EXERCISE INSTRUCTIONS: Output the first line below and each one after it, exactly, up to and including the line holding "yellow ruler: [523,100,601,124]". Pictures should not be copied.
━━ TASK DATA ━━
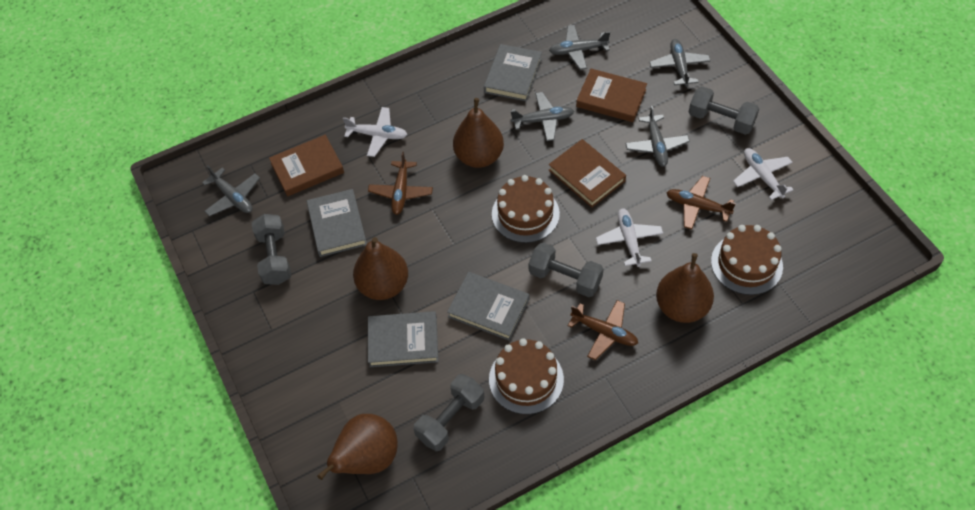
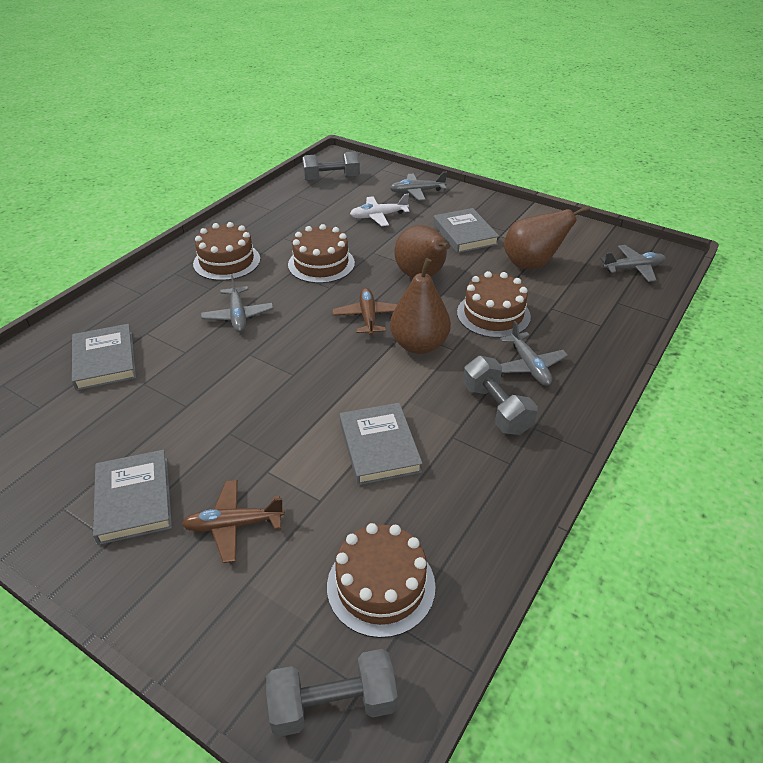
brown book: [269,135,344,197] [549,139,626,208] [576,69,647,122] = 3 -> none = 0
brown cake: [489,338,564,414] [492,175,560,243] [711,225,783,295] = 3 -> [193,222,260,281] [288,224,355,283] [327,523,436,638] [457,271,531,338] = 4
brown pear: [317,414,398,480] [353,237,408,300] [453,98,504,168] [656,253,714,323] = 4 -> [390,258,451,354] [394,225,450,278] [504,205,590,269] = 3
brown plane: [368,151,433,215] [568,300,638,360] [666,176,736,230] = 3 -> [182,480,285,563] [332,288,397,335] = 2
grey dumbbell: [252,214,291,285] [414,374,484,451] [529,243,604,297] [689,86,760,135] = 4 -> [266,649,398,737] [302,151,360,181] [463,356,538,435] = 3
grey plane: [202,165,260,216] [511,92,574,141] [549,25,610,70] [625,106,690,167] [649,39,711,87] = 5 -> [201,275,274,332] [390,172,447,201] [500,321,568,386] [600,245,666,282] = 4
white plane: [343,107,408,157] [596,208,663,267] [733,148,794,200] = 3 -> [350,194,410,226] = 1

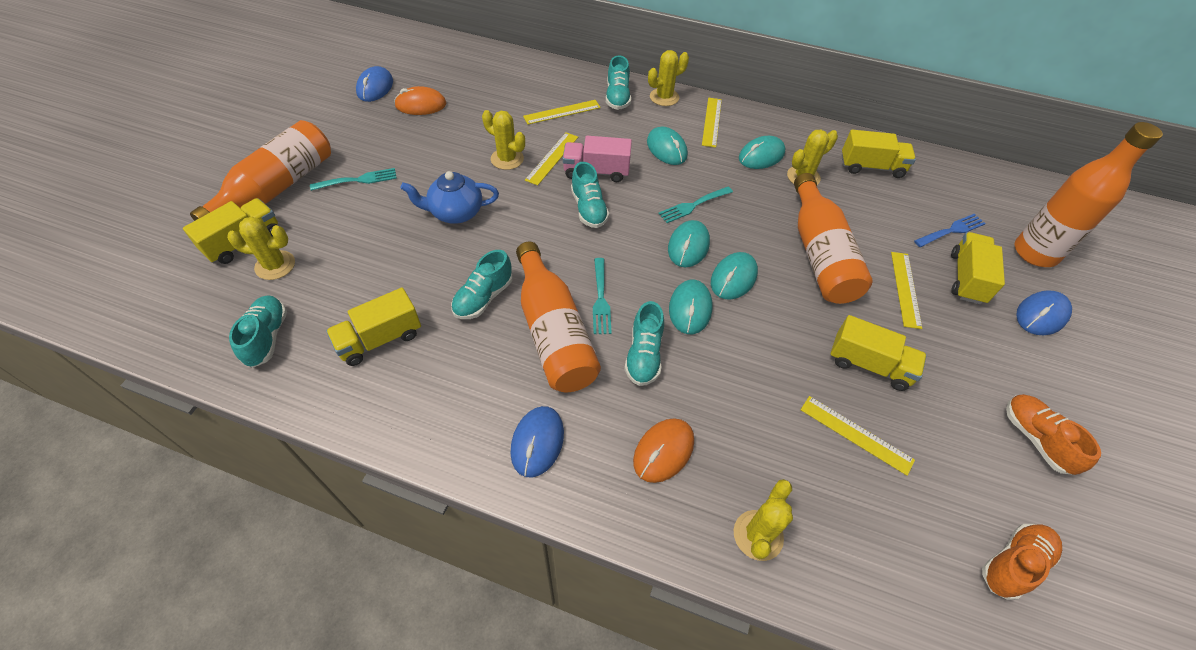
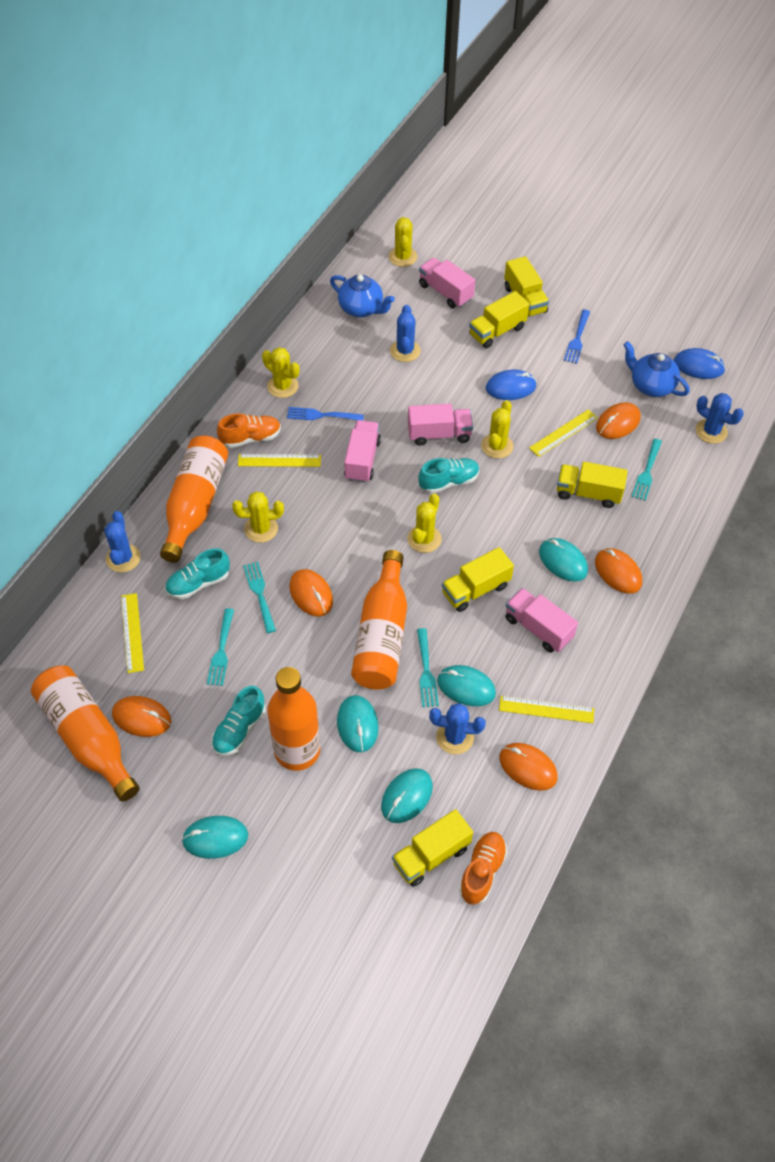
blue cactus: none = 0 -> [104,511,141,572] [390,305,421,362] [429,703,486,754] [696,393,744,444] = 4
blue fork: [914,214,986,247] = 1 -> [287,407,364,420] [564,309,590,364] = 2
blue mouse: [356,66,393,102] [510,406,564,478] [1016,290,1072,335] = 3 -> [486,369,537,400] [674,348,725,379] = 2
blue teapot: [400,171,499,224] = 1 -> [330,274,395,317] [623,341,690,397] = 2
orange mouse: [394,86,446,115] [633,418,694,483] = 2 -> [112,696,171,737] [289,569,333,617] [500,743,558,791] [595,548,642,594] [596,403,641,439] = 5
pink truck: [563,136,632,182] = 1 -> [344,420,381,483] [408,404,473,446] [419,258,475,308] [505,588,578,653] = 4
turquoise fork: [310,168,397,191] [593,258,612,334] [658,187,733,223] = 3 -> [207,608,234,686] [243,562,276,633] [417,628,439,707] [632,439,662,501] = 4
turquoise shoe: [229,296,287,368] [451,250,513,319] [571,162,609,228] [606,55,631,110] [624,301,664,386] = 5 -> [165,548,230,599] [211,686,266,756] [418,458,479,493] = 3
yellow ruler: [523,100,601,124] [525,132,578,186] [702,98,722,148] [800,396,915,476] [891,252,922,329] = 5 -> [121,593,144,673] [238,454,321,467] [499,696,594,723] [529,409,598,457] = 4

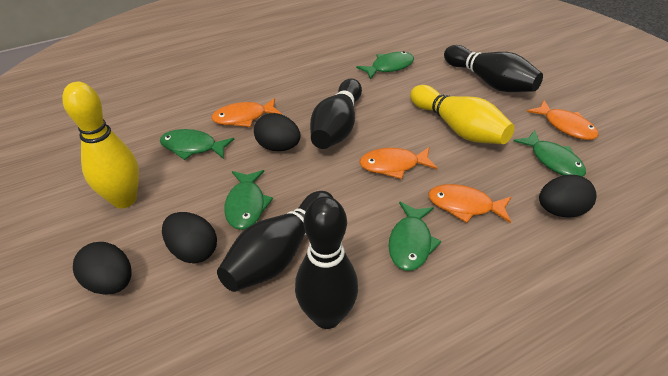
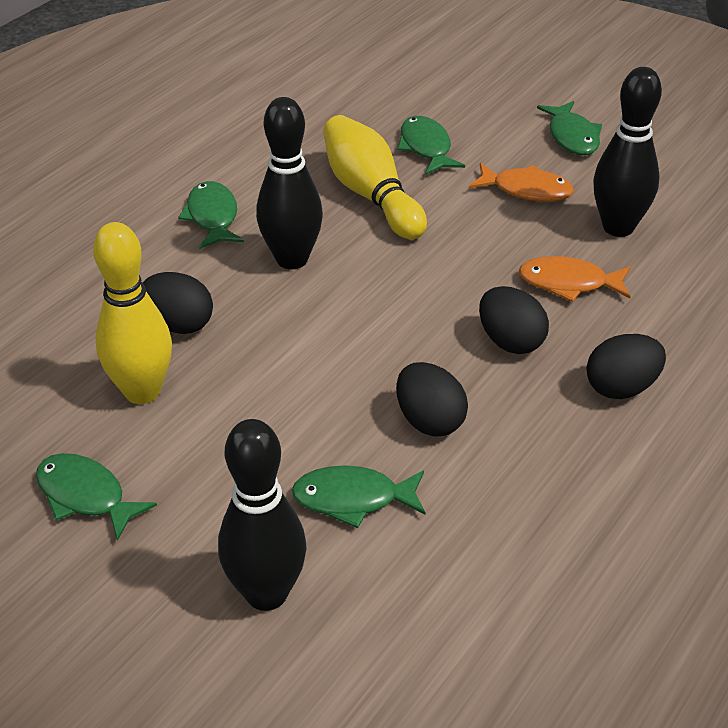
black bowling pin: [217,191,333,292] [295,196,358,329] [310,79,362,149] [444,45,543,92] = 4 -> [218,419,307,611] [256,97,323,269] [593,67,662,237] = 3
orange fish: [211,98,282,127] [359,147,437,179] [428,184,511,223] [527,100,599,140] = 4 -> [469,163,574,202] [519,256,631,302] = 2

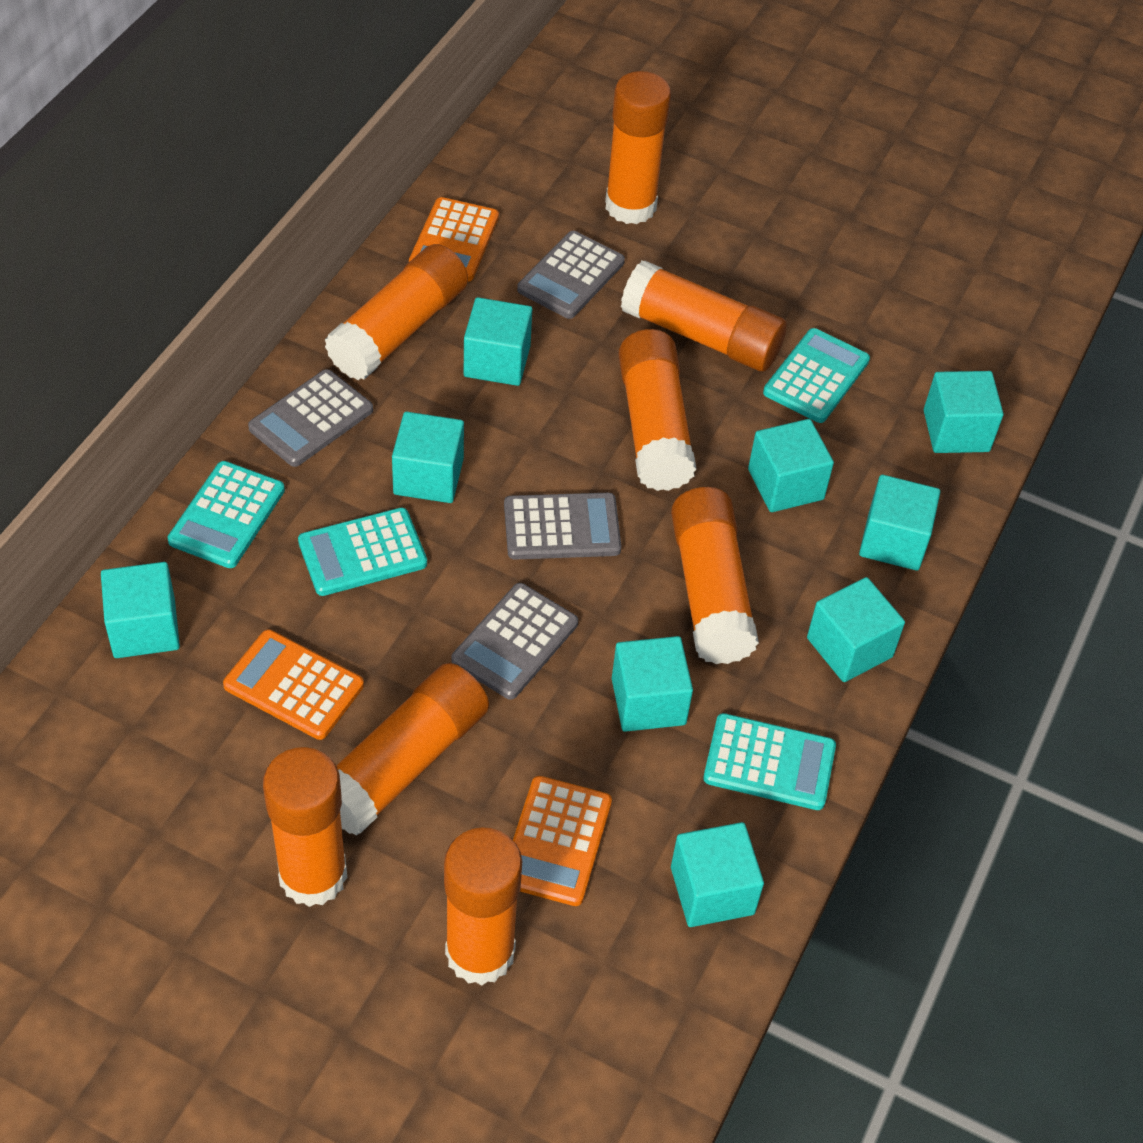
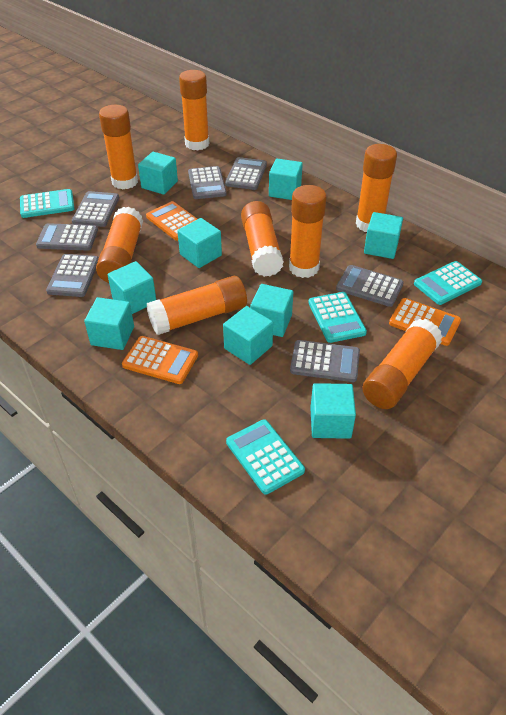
grey calculator: [248,369,373,467] [451,583,578,700] [504,493,621,560] [517,231,625,319] = 4 -> [36,223,98,251] [46,254,99,297] [72,191,119,227] [188,166,227,199] [225,157,267,190] [290,340,360,382] [336,265,404,307] = 7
━━━
ANSWER SPACE:
brown book: [269,135,344,197] [549,139,626,208] [576,69,647,122] = 3 -> none = 0
brown cake: [489,338,564,414] [492,175,560,243] [711,225,783,295] = 3 -> [193,222,260,281] [288,224,355,283] [327,523,436,638] [457,271,531,338] = 4
brown pear: [317,414,398,480] [353,237,408,300] [453,98,504,168] [656,253,714,323] = 4 -> [390,258,451,354] [394,225,450,278] [504,205,590,269] = 3
brown plane: [368,151,433,215] [568,300,638,360] [666,176,736,230] = 3 -> [182,480,285,563] [332,288,397,335] = 2
grey dumbbell: [252,214,291,285] [414,374,484,451] [529,243,604,297] [689,86,760,135] = 4 -> [266,649,398,737] [302,151,360,181] [463,356,538,435] = 3
grey plane: [202,165,260,216] [511,92,574,141] [549,25,610,70] [625,106,690,167] [649,39,711,87] = 5 -> [201,275,274,332] [390,172,447,201] [500,321,568,386] [600,245,666,282] = 4
white plane: [343,107,408,157] [596,208,663,267] [733,148,794,200] = 3 -> [350,194,410,226] = 1

blue cactus: none = 0 -> [104,511,141,572] [390,305,421,362] [429,703,486,754] [696,393,744,444] = 4
blue fork: [914,214,986,247] = 1 -> [287,407,364,420] [564,309,590,364] = 2
blue mouse: [356,66,393,102] [510,406,564,478] [1016,290,1072,335] = 3 -> [486,369,537,400] [674,348,725,379] = 2
blue teapot: [400,171,499,224] = 1 -> [330,274,395,317] [623,341,690,397] = 2
orange mouse: [394,86,446,115] [633,418,694,483] = 2 -> [112,696,171,737] [289,569,333,617] [500,743,558,791] [595,548,642,594] [596,403,641,439] = 5
pink truck: [563,136,632,182] = 1 -> [344,420,381,483] [408,404,473,446] [419,258,475,308] [505,588,578,653] = 4
turquoise fork: [310,168,397,191] [593,258,612,334] [658,187,733,223] = 3 -> [207,608,234,686] [243,562,276,633] [417,628,439,707] [632,439,662,501] = 4
turquoise shoe: [229,296,287,368] [451,250,513,319] [571,162,609,228] [606,55,631,110] [624,301,664,386] = 5 -> [165,548,230,599] [211,686,266,756] [418,458,479,493] = 3
yellow ruler: [523,100,601,124] [525,132,578,186] [702,98,722,148] [800,396,915,476] [891,252,922,329] = 5 -> [121,593,144,673] [238,454,321,467] [499,696,594,723] [529,409,598,457] = 4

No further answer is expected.